Data.
• • • • •

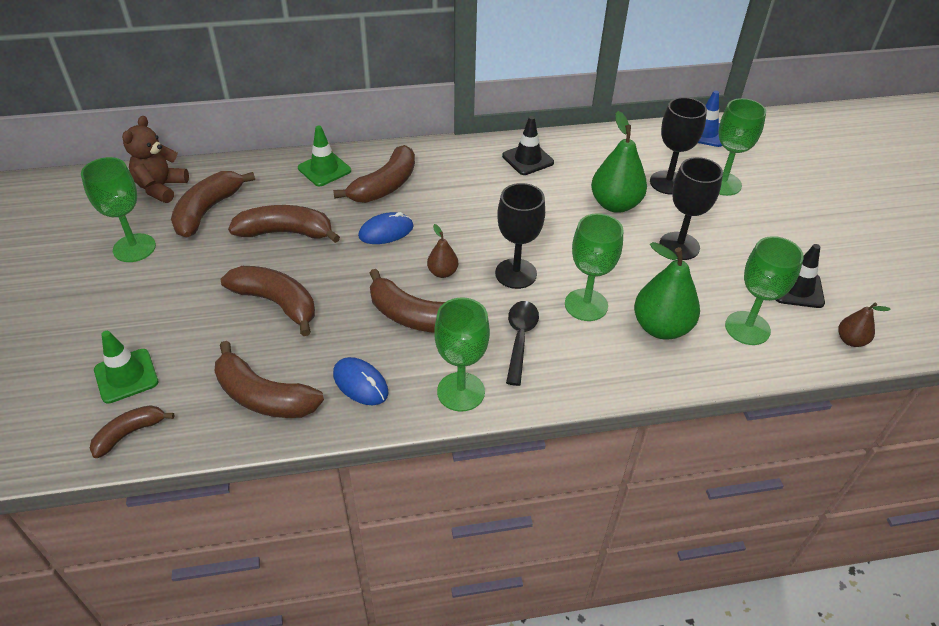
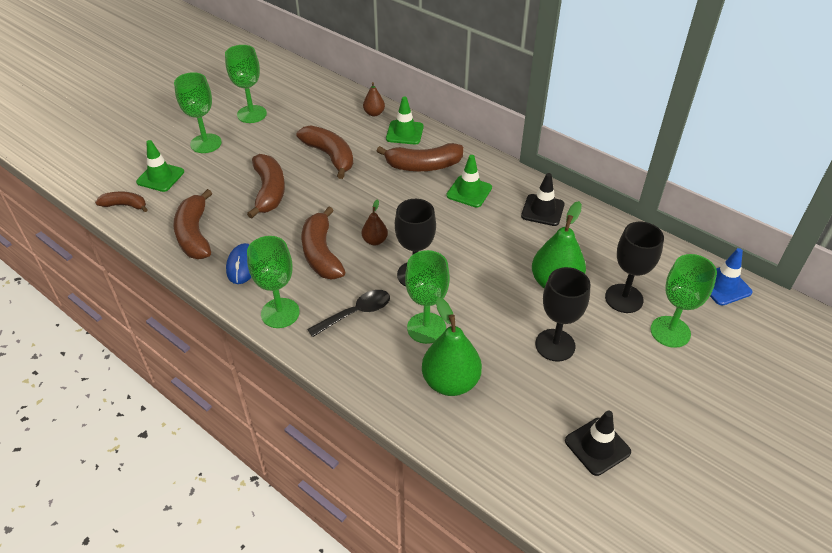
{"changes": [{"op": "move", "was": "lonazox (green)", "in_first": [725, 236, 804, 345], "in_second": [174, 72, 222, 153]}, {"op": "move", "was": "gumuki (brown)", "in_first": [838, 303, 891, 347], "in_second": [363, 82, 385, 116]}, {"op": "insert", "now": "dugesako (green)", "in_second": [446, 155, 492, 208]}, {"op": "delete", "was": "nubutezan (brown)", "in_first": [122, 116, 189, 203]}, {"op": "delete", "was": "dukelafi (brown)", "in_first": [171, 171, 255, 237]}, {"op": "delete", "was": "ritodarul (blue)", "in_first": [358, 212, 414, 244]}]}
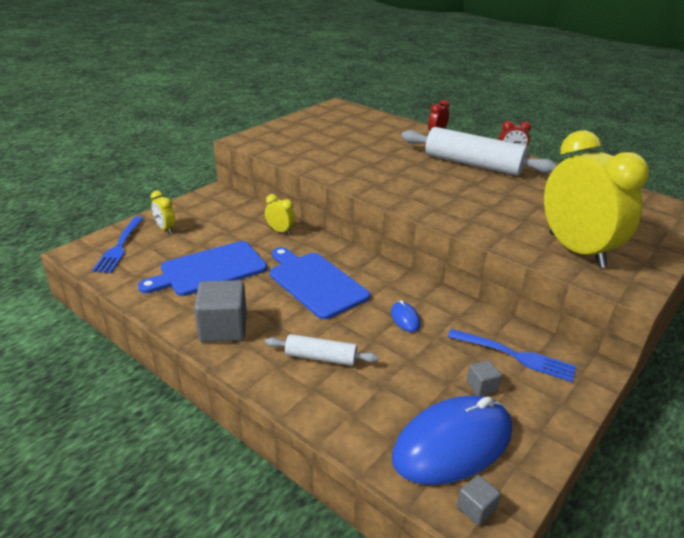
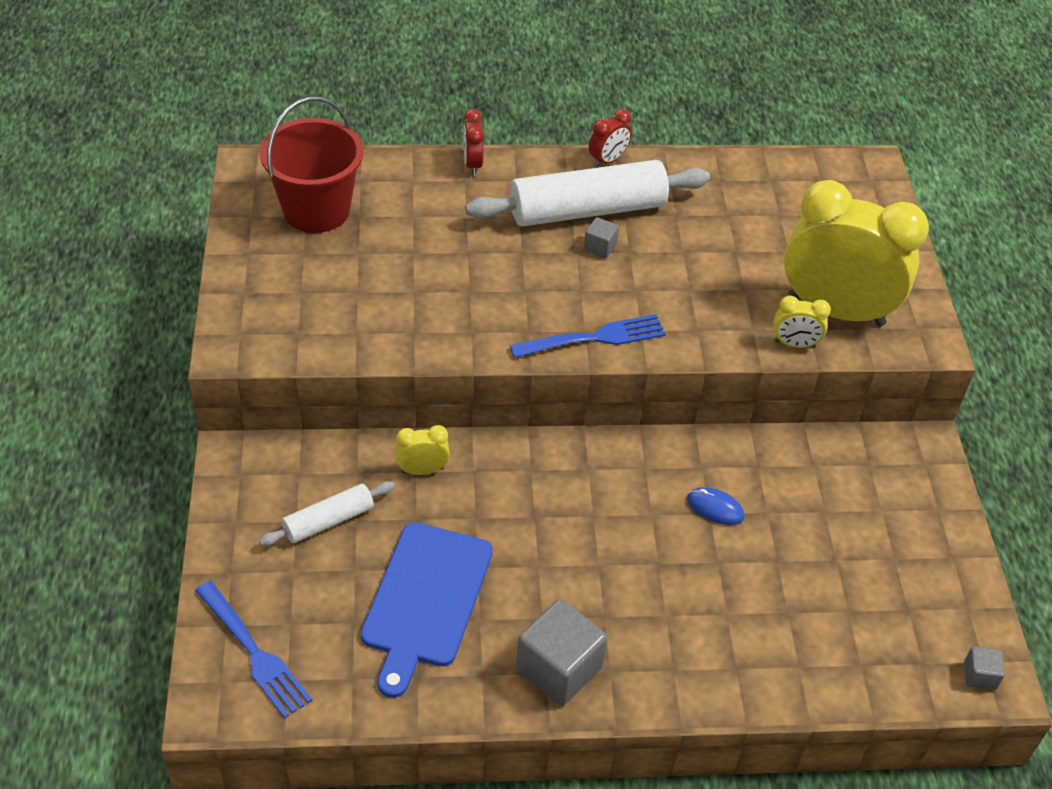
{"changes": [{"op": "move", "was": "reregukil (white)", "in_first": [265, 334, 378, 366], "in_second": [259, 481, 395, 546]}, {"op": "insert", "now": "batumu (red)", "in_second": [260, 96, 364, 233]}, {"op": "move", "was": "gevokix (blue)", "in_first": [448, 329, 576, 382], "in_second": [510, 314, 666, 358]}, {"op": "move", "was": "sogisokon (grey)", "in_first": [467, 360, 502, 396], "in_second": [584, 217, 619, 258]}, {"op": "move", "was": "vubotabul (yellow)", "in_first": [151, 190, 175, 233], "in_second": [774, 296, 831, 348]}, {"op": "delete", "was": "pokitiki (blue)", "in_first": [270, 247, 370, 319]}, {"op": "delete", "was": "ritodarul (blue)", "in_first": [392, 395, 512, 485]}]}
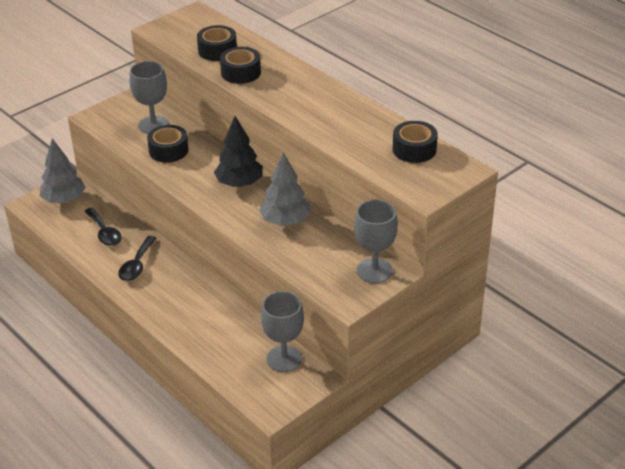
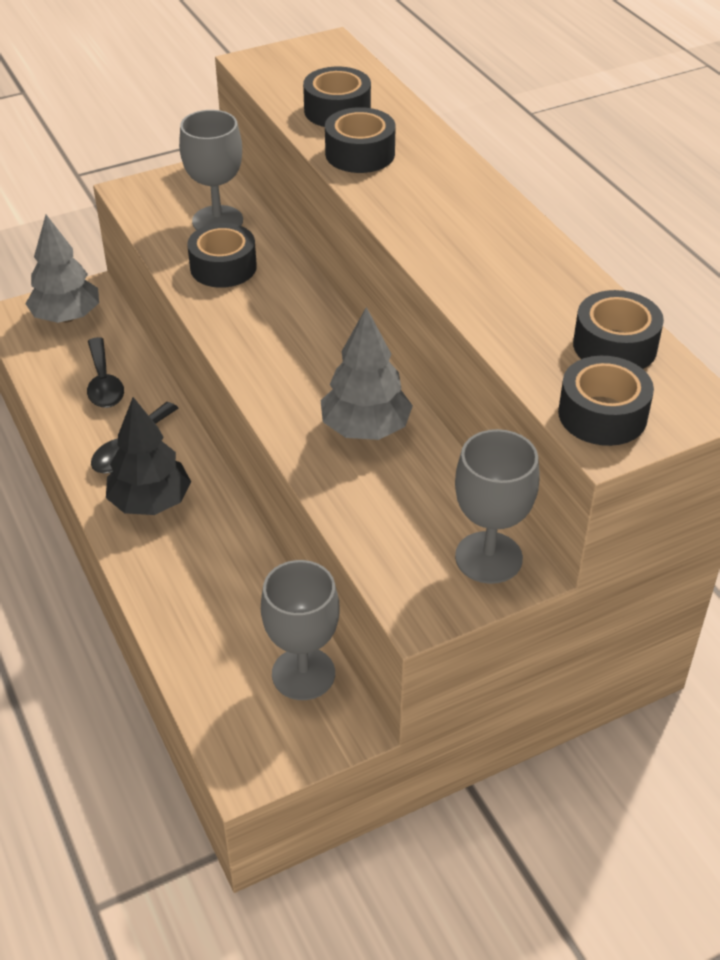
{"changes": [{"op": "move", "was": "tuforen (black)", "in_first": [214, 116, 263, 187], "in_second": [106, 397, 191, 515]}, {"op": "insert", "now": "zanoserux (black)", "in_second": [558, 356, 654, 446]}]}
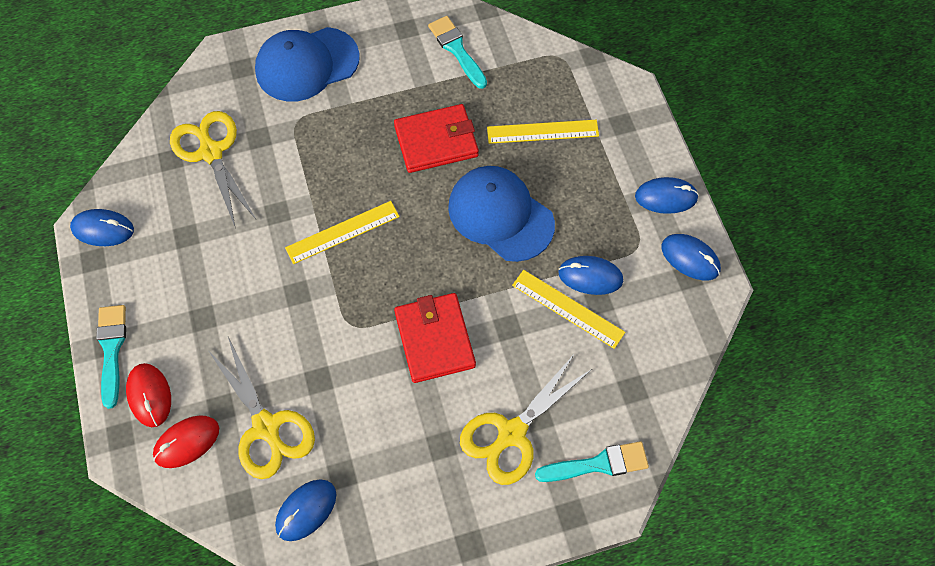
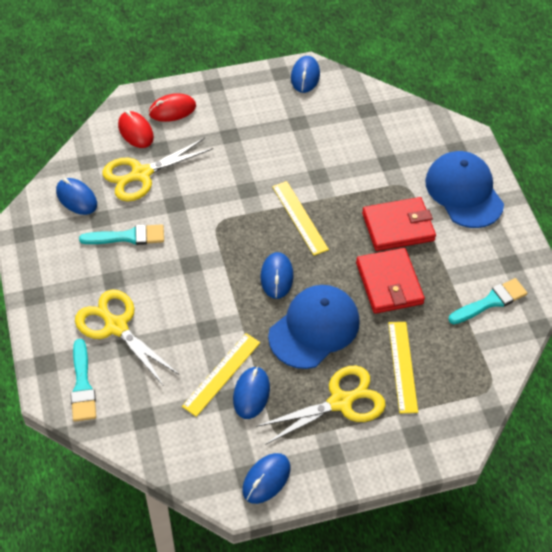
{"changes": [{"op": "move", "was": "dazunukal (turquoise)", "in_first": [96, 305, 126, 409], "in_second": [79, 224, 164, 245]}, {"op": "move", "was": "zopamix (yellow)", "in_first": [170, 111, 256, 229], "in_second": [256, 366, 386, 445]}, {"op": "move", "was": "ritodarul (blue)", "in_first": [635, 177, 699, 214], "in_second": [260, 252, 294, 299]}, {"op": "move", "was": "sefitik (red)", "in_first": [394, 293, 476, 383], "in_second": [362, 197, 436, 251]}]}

• • • • •

About this task.
Everything but the pictures is needed: copy the data above exactly.

Task output.
{"changes": [{"op": "move", "was": "lonazox (green)", "in_first": [725, 236, 804, 345], "in_second": [174, 72, 222, 153]}, {"op": "move", "was": "gumuki (brown)", "in_first": [838, 303, 891, 347], "in_second": [363, 82, 385, 116]}, {"op": "insert", "now": "dugesako (green)", "in_second": [446, 155, 492, 208]}, {"op": "delete", "was": "nubutezan (brown)", "in_first": [122, 116, 189, 203]}, {"op": "delete", "was": "dukelafi (brown)", "in_first": [171, 171, 255, 237]}, {"op": "delete", "was": "ritodarul (blue)", "in_first": [358, 212, 414, 244]}]}
{"changes": [{"op": "move", "was": "reregukil (white)", "in_first": [265, 334, 378, 366], "in_second": [259, 481, 395, 546]}, {"op": "insert", "now": "batumu (red)", "in_second": [260, 96, 364, 233]}, {"op": "move", "was": "gevokix (blue)", "in_first": [448, 329, 576, 382], "in_second": [510, 314, 666, 358]}, {"op": "move", "was": "sogisokon (grey)", "in_first": [467, 360, 502, 396], "in_second": [584, 217, 619, 258]}, {"op": "move", "was": "vubotabul (yellow)", "in_first": [151, 190, 175, 233], "in_second": [774, 296, 831, 348]}, {"op": "delete", "was": "pokitiki (blue)", "in_first": [270, 247, 370, 319]}, {"op": "delete", "was": "ritodarul (blue)", "in_first": [392, 395, 512, 485]}]}
{"changes": [{"op": "move", "was": "tuforen (black)", "in_first": [214, 116, 263, 187], "in_second": [106, 397, 191, 515]}, {"op": "insert", "now": "zanoserux (black)", "in_second": [558, 356, 654, 446]}]}
{"changes": [{"op": "move", "was": "dazunukal (turquoise)", "in_first": [96, 305, 126, 409], "in_second": [79, 224, 164, 245]}, {"op": "move", "was": "zopamix (yellow)", "in_first": [170, 111, 256, 229], "in_second": [256, 366, 386, 445]}, {"op": "move", "was": "ritodarul (blue)", "in_first": [635, 177, 699, 214], "in_second": [260, 252, 294, 299]}, {"op": "move", "was": "sefitik (red)", "in_first": [394, 293, 476, 383], "in_second": [362, 197, 436, 251]}]}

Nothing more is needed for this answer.